- _Requirement_
Print the lines below from the line with "crimson toy strawberry (228,80)" to the line with "camera: 160 degrees left, 10 degrees up" exactly, keeping both ends, and print no pictures.

- _Supplied entries_
*****

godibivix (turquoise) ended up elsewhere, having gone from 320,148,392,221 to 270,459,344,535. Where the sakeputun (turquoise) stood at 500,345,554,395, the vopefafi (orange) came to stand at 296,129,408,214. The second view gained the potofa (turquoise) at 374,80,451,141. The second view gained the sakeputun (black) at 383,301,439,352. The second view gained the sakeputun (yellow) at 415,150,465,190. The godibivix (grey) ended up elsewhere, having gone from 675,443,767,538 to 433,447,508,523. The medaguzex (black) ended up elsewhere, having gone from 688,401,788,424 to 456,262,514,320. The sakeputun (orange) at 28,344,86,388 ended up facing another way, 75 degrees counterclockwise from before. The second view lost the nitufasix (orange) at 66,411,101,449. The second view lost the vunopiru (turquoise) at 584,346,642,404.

*****

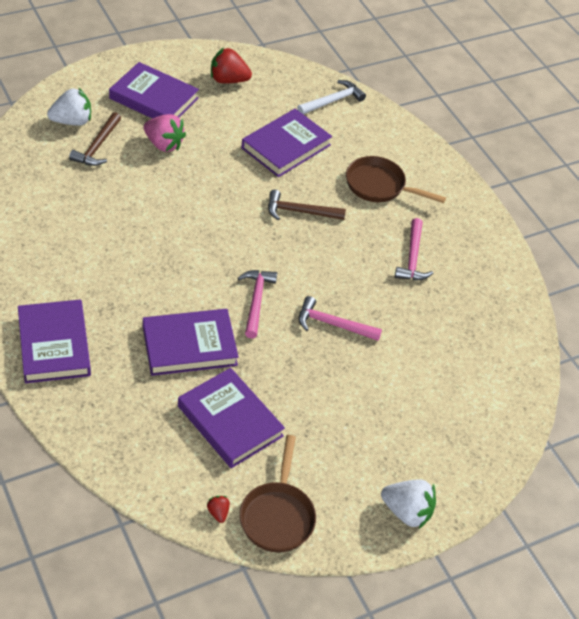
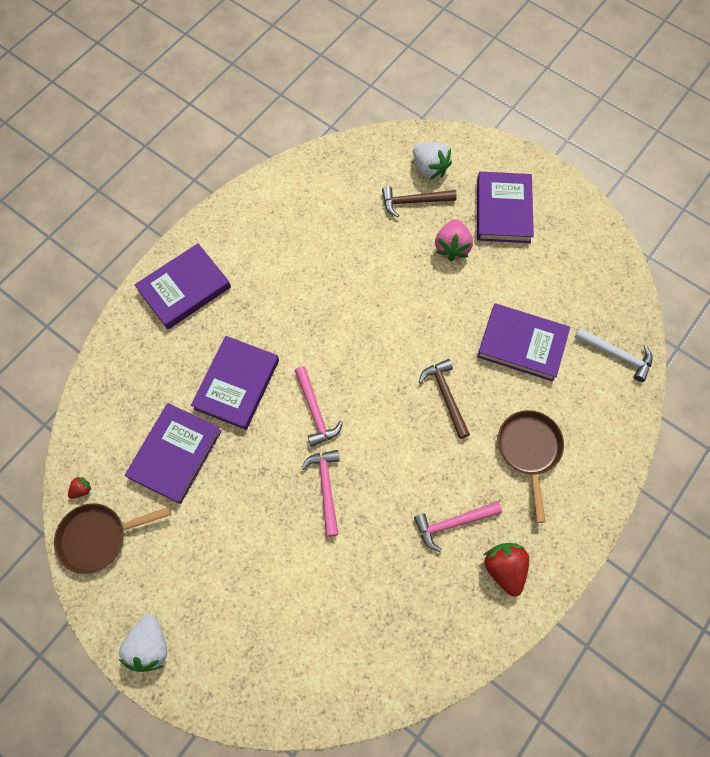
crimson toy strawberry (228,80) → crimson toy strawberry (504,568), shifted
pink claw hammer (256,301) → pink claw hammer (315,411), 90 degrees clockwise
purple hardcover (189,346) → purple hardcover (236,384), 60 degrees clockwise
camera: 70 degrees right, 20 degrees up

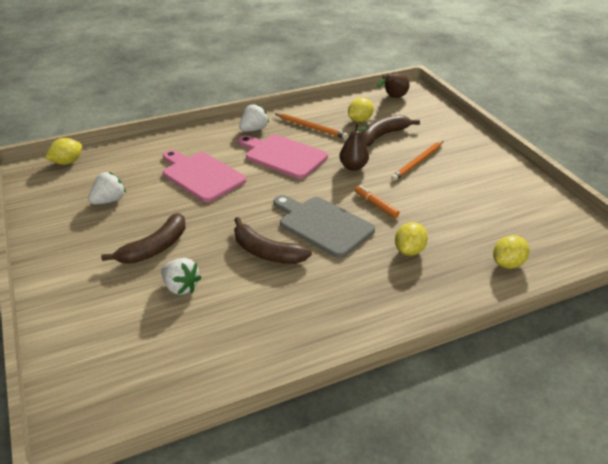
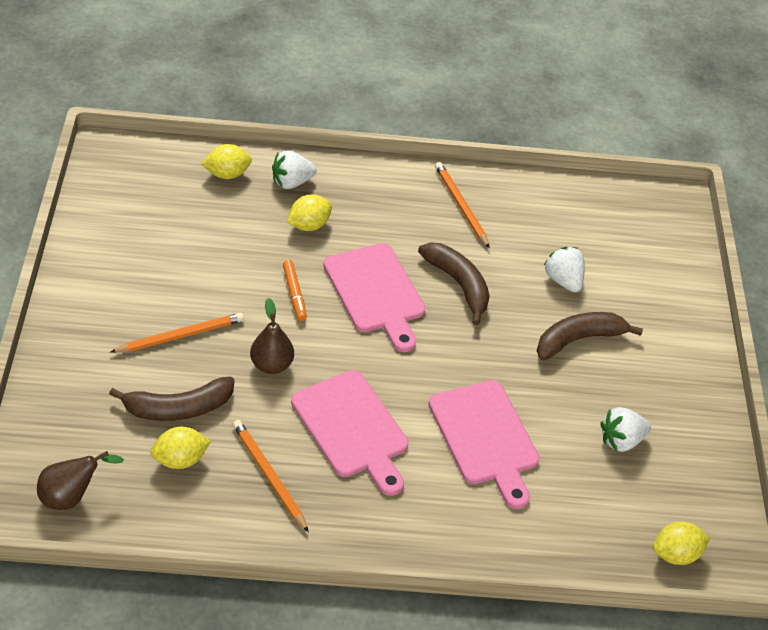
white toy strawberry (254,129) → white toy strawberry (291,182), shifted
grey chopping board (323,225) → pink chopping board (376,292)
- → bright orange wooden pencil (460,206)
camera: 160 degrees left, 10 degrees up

*****

- _Result of this task_
crimson toy strawberry (228,80) → crimson toy strawberry (504,568), shifted
pink claw hammer (256,301) → pink claw hammer (315,411), 90 degrees clockwise
purple hardcover (189,346) → purple hardcover (236,384), 60 degrees clockwise
camera: 70 degrees right, 20 degrees up

white toy strawberry (254,129) → white toy strawberry (291,182), shifted
grey chopping board (323,225) → pink chopping board (376,292)
- → bright orange wooden pencil (460,206)
camera: 160 degrees left, 10 degrees up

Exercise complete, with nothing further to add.